Before-and-after object listings
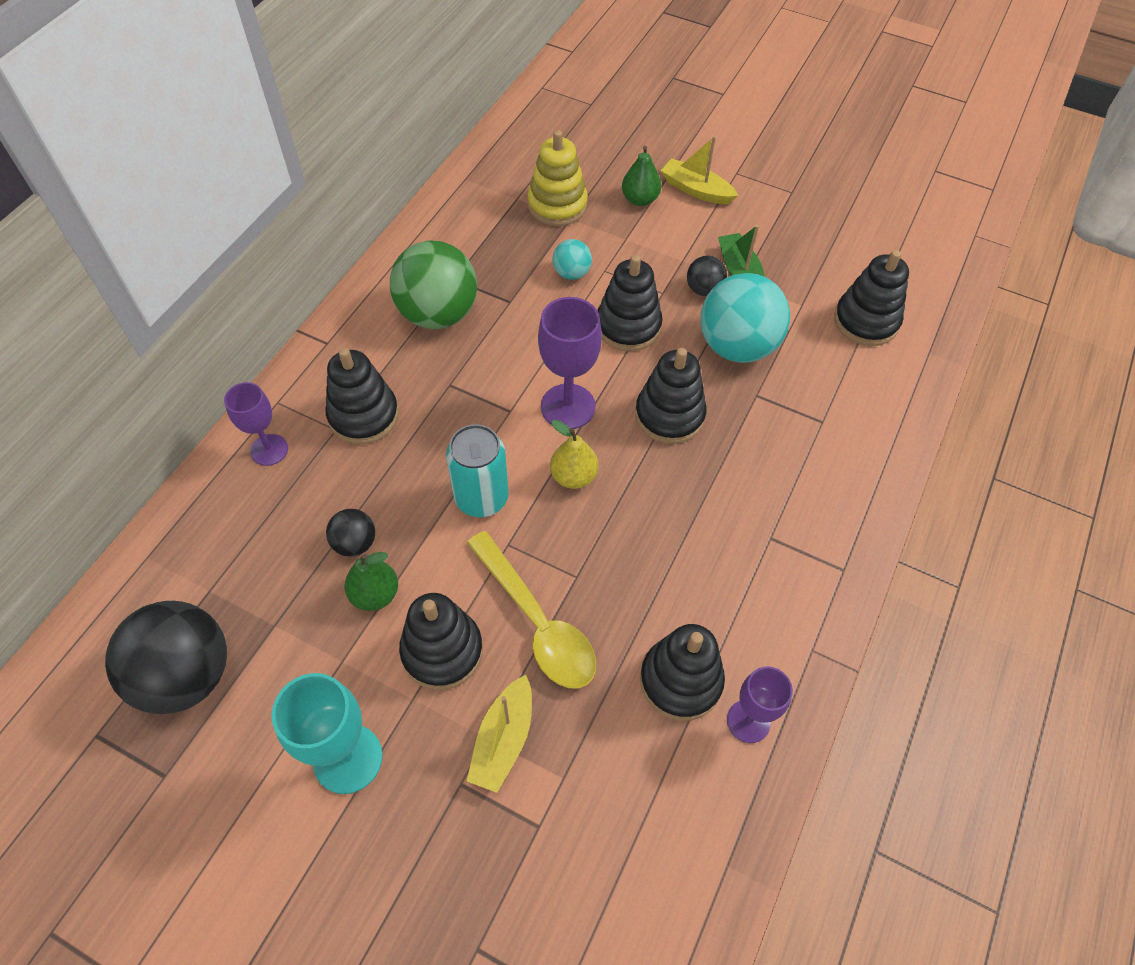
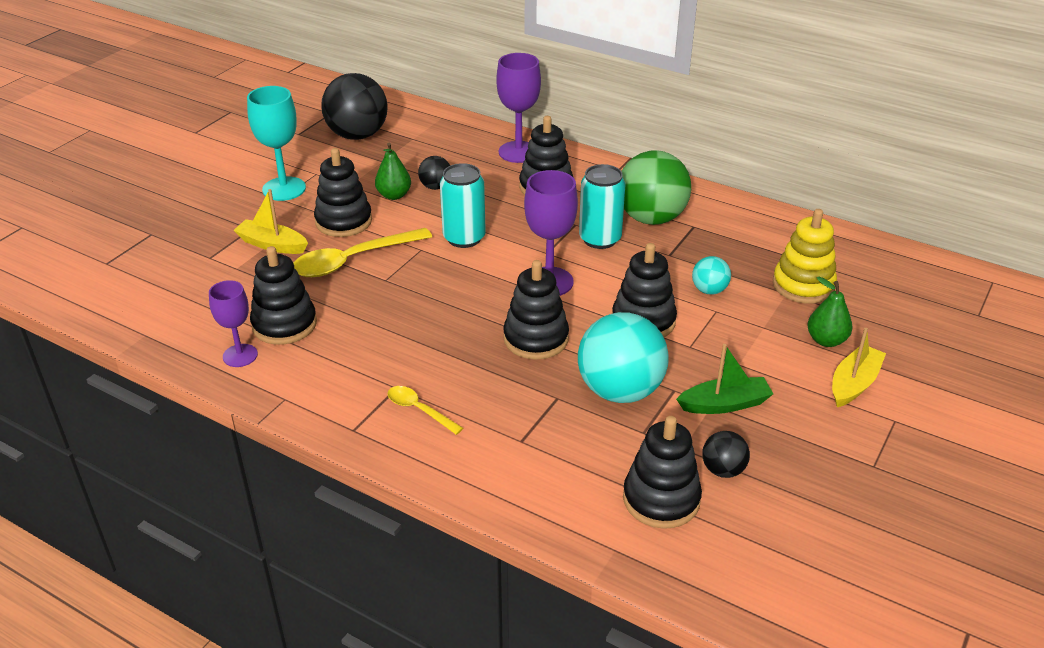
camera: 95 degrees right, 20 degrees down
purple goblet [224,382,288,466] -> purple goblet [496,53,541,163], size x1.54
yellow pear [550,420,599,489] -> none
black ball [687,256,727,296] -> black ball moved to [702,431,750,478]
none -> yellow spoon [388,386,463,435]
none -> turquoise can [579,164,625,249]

• Task objective:
Print the data above exactly, minus pictures.

• Solution to this task:
camera: 95 degrees right, 20 degrees down
purple goblet [224,382,288,466] -> purple goblet [496,53,541,163], size x1.54
yellow pear [550,420,599,489] -> none
black ball [687,256,727,296] -> black ball moved to [702,431,750,478]
none -> yellow spoon [388,386,463,435]
none -> turquoise can [579,164,625,249]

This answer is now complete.